Problem description:
Copy the lines of the material below verbatim, omitting the pictures from your answer.

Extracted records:
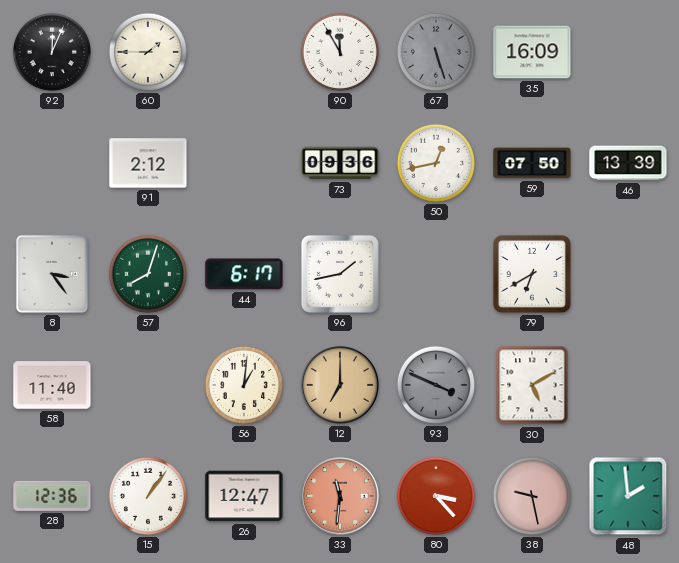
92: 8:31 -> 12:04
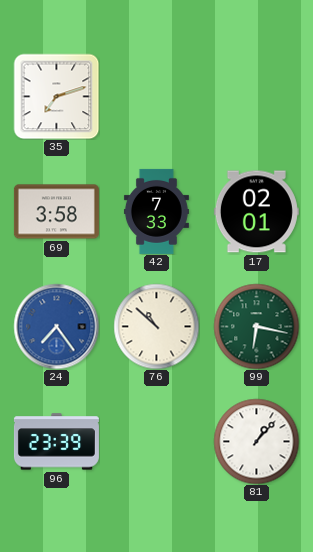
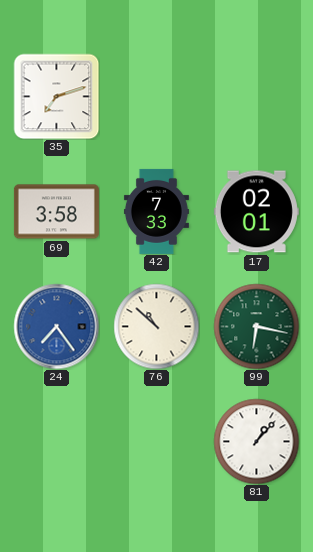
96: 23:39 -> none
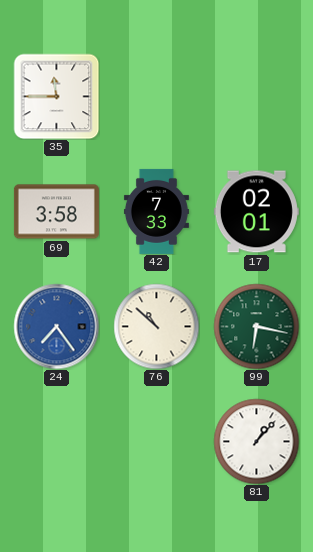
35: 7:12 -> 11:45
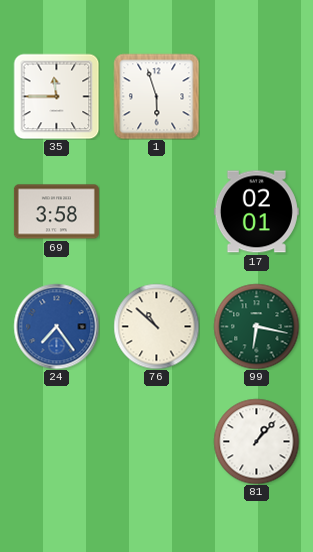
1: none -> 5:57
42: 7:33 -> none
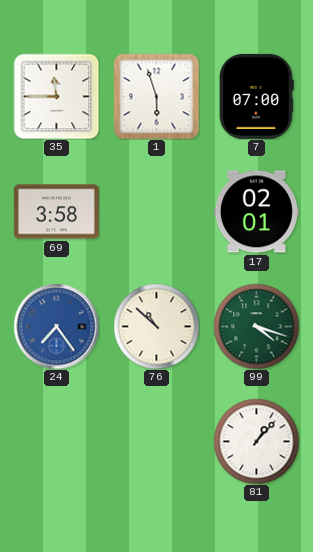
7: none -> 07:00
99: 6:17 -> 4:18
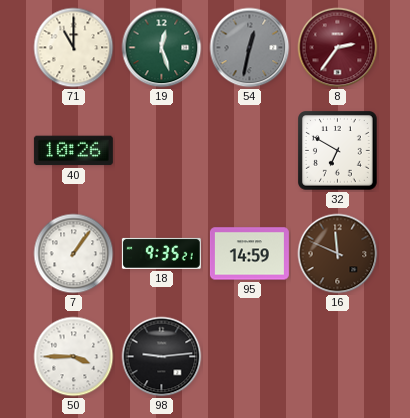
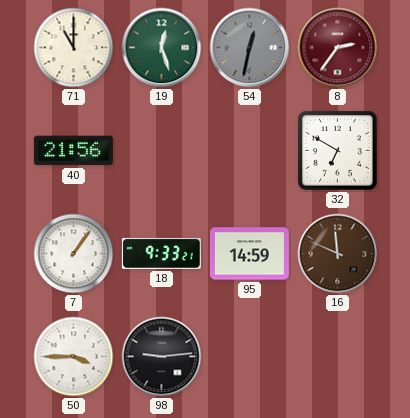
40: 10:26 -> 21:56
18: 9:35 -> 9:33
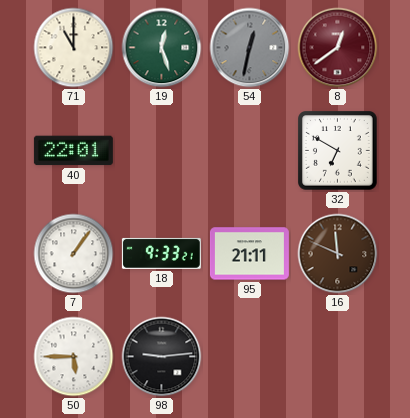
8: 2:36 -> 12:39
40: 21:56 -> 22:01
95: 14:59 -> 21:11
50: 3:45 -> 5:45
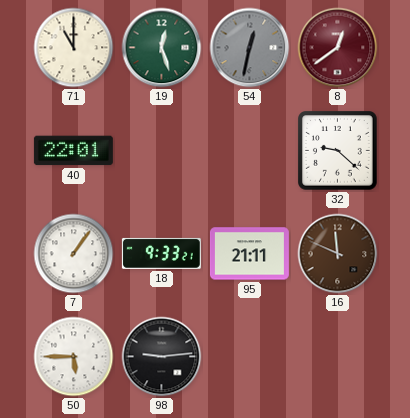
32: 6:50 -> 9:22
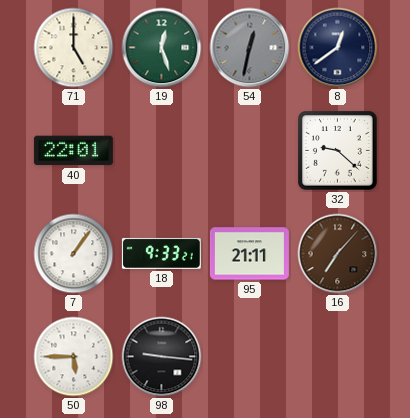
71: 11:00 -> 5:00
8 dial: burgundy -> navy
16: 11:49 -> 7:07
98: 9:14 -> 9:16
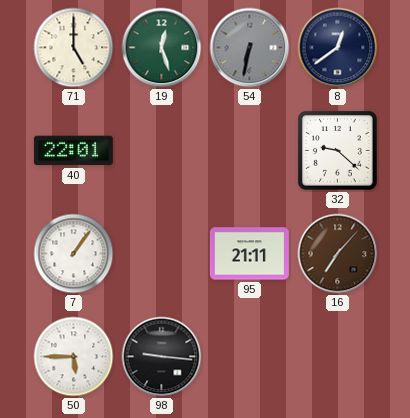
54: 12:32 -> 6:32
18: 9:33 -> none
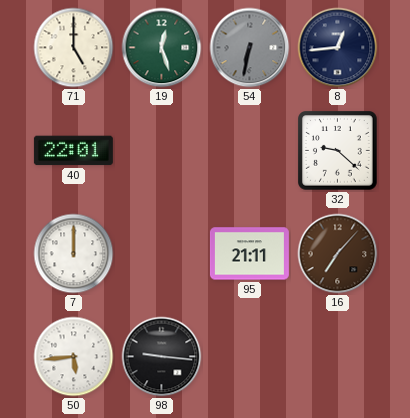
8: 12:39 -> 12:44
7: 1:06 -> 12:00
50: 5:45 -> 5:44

Full response:
92: 8:31 -> 12:04
96: 23:39 -> none
35: 7:12 -> 11:45
1: none -> 5:57
42: 7:33 -> none
7: none -> 07:00
99: 6:17 -> 4:18
40: 10:26 -> 21:56
18: 9:35 -> 9:33
8: 2:36 -> 12:39
40: 21:56 -> 22:01
95: 14:59 -> 21:11
50: 3:45 -> 5:45
32: 6:50 -> 9:22
71: 11:00 -> 5:00
8 dial: burgundy -> navy
16: 11:49 -> 7:07
98: 9:14 -> 9:16
54: 12:32 -> 6:32
18: 9:33 -> none
8: 12:39 -> 12:44
7: 1:06 -> 12:00
50: 5:45 -> 5:44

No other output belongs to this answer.